## What the exercise asks
Report back each line of the records that contains the string "resized".

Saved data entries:

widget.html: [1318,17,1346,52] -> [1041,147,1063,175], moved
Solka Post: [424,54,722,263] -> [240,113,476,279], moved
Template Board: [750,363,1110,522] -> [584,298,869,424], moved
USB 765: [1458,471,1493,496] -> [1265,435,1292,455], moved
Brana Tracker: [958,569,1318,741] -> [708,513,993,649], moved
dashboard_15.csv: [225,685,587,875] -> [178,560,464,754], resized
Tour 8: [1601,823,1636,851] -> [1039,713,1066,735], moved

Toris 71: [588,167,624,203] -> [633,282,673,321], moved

--

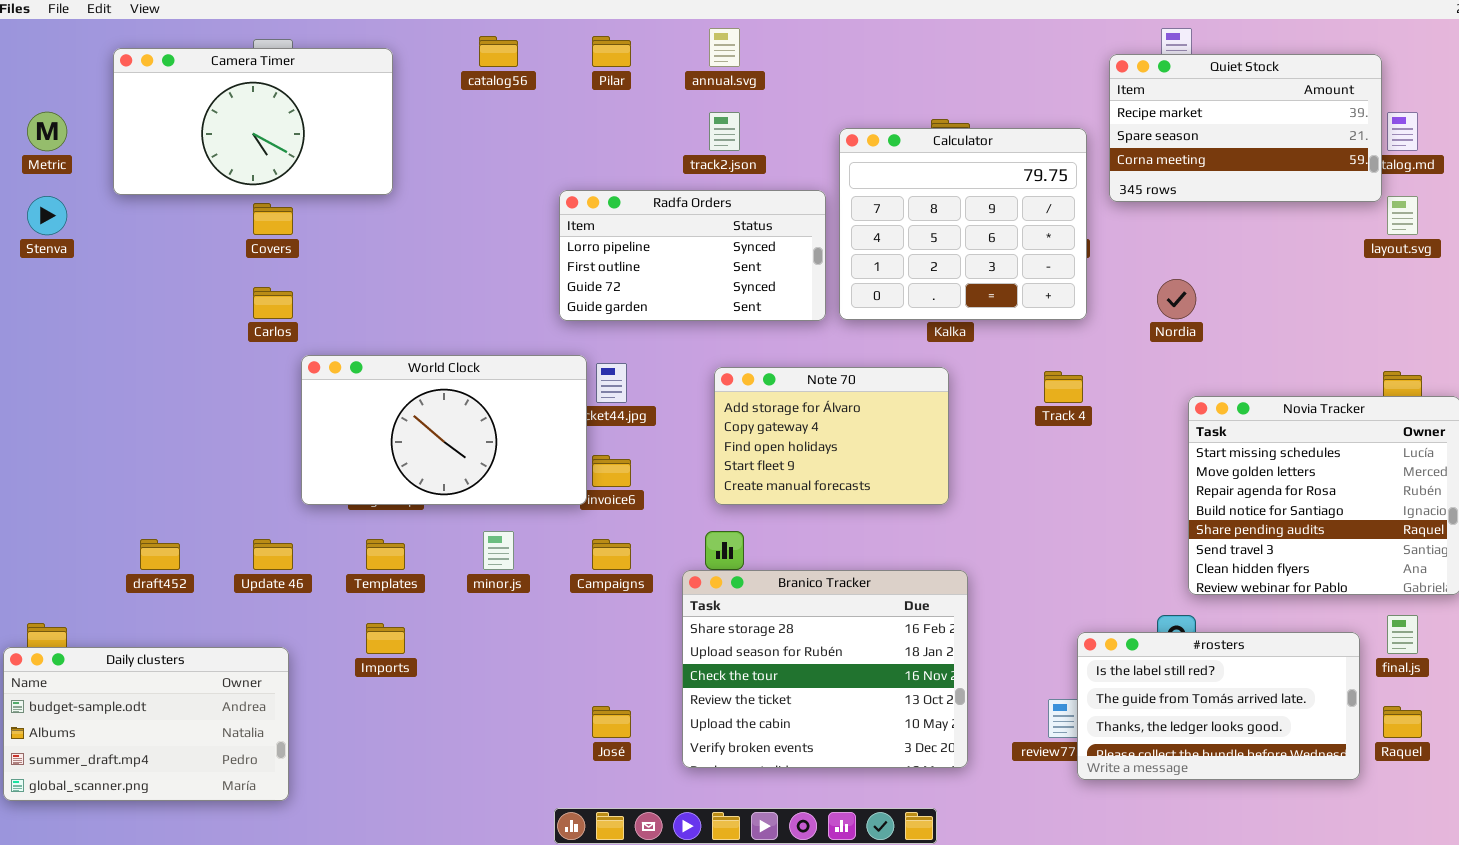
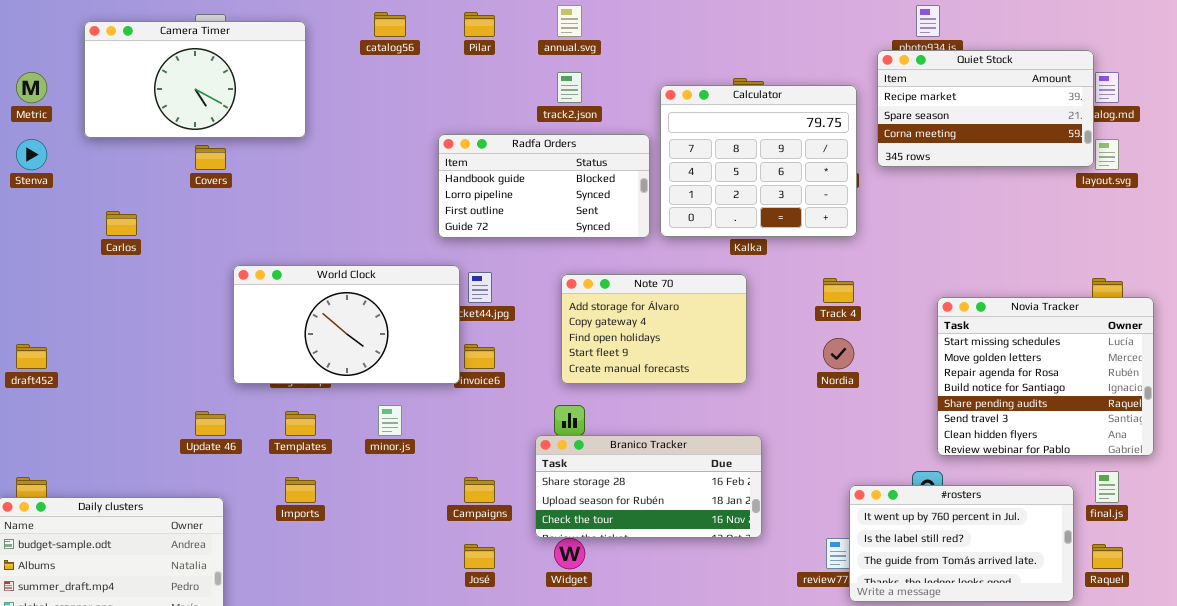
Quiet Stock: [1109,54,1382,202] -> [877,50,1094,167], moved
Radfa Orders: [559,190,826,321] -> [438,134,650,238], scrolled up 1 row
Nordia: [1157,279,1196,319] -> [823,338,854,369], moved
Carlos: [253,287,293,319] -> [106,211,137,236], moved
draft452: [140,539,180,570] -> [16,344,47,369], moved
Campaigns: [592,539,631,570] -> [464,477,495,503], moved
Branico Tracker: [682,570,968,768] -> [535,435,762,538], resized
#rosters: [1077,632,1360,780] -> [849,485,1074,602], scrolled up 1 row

## Response
dashboard_15.csv: [225,685,587,875] -> [178,560,464,754], resized
Branico Tracker: [682,570,968,768] -> [535,435,762,538], resized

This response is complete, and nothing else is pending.